Material for this task Block Start

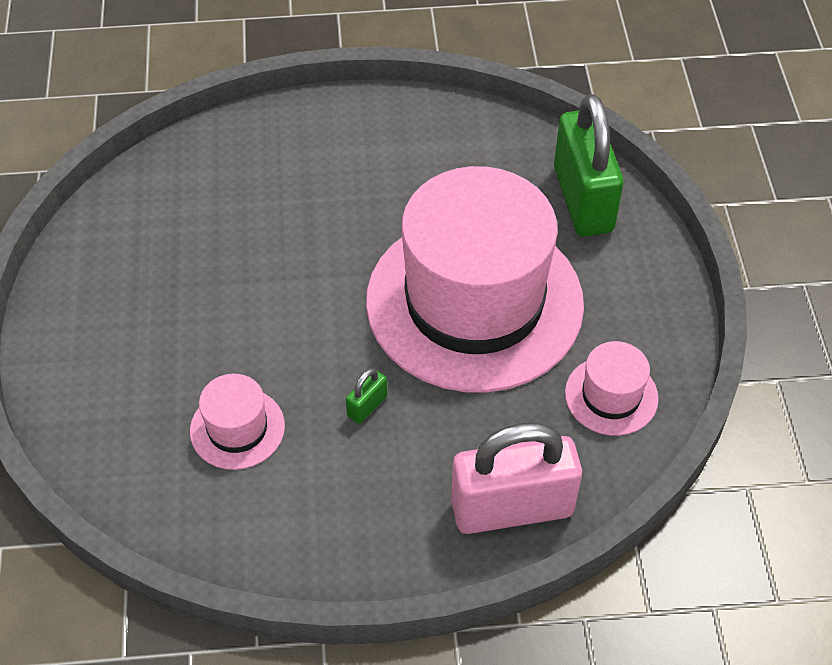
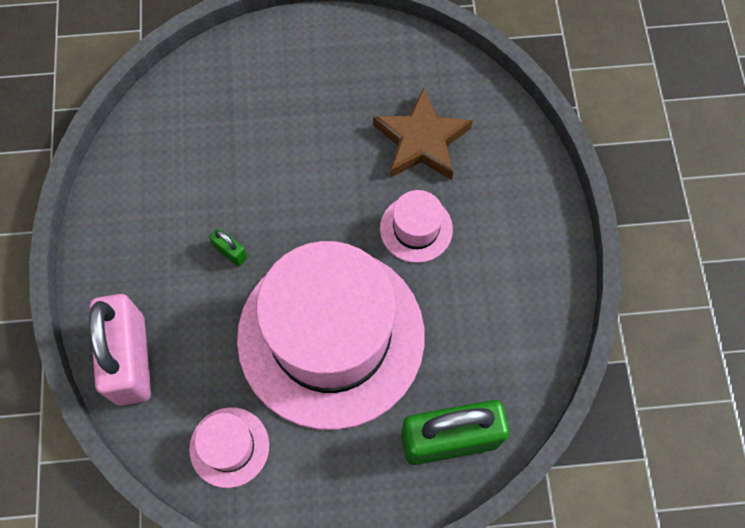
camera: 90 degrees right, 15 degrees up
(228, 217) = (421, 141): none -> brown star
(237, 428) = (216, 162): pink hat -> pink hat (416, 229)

Material for this task Block End
Material for this task Block Start

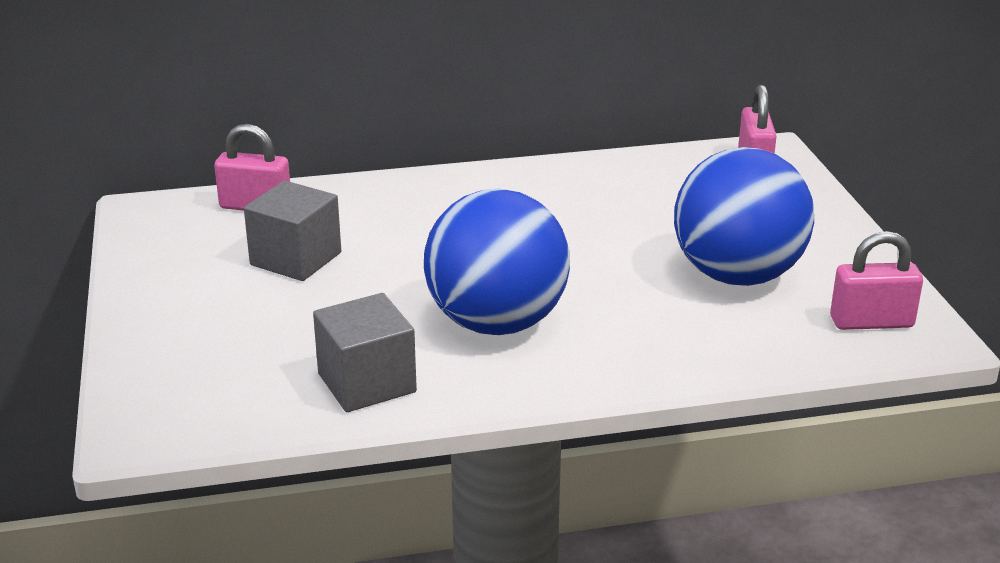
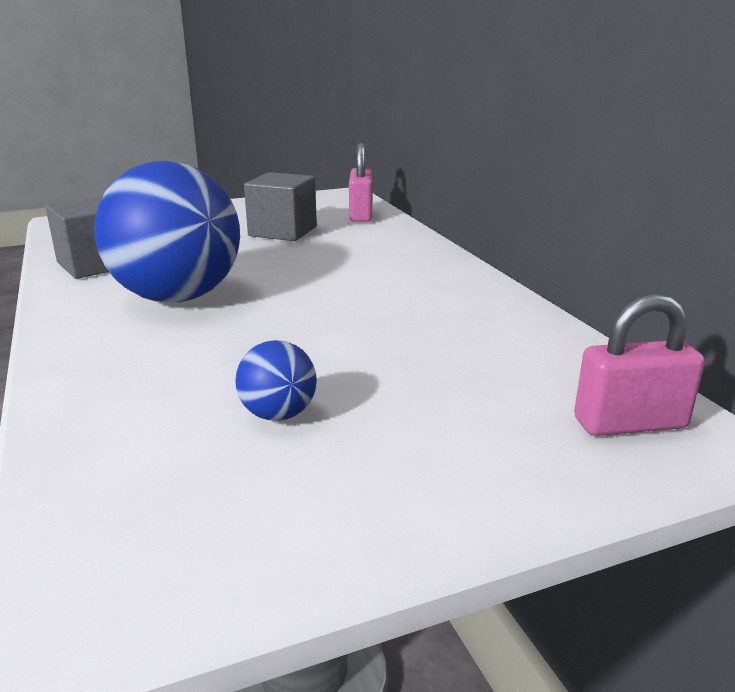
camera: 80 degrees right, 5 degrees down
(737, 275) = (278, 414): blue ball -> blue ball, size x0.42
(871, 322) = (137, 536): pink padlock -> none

Material for this task Block End

Show the lines above that have the word "camera".

camera: 90 degrees right, 15 degrees up
camera: 80 degrees right, 5 degrees down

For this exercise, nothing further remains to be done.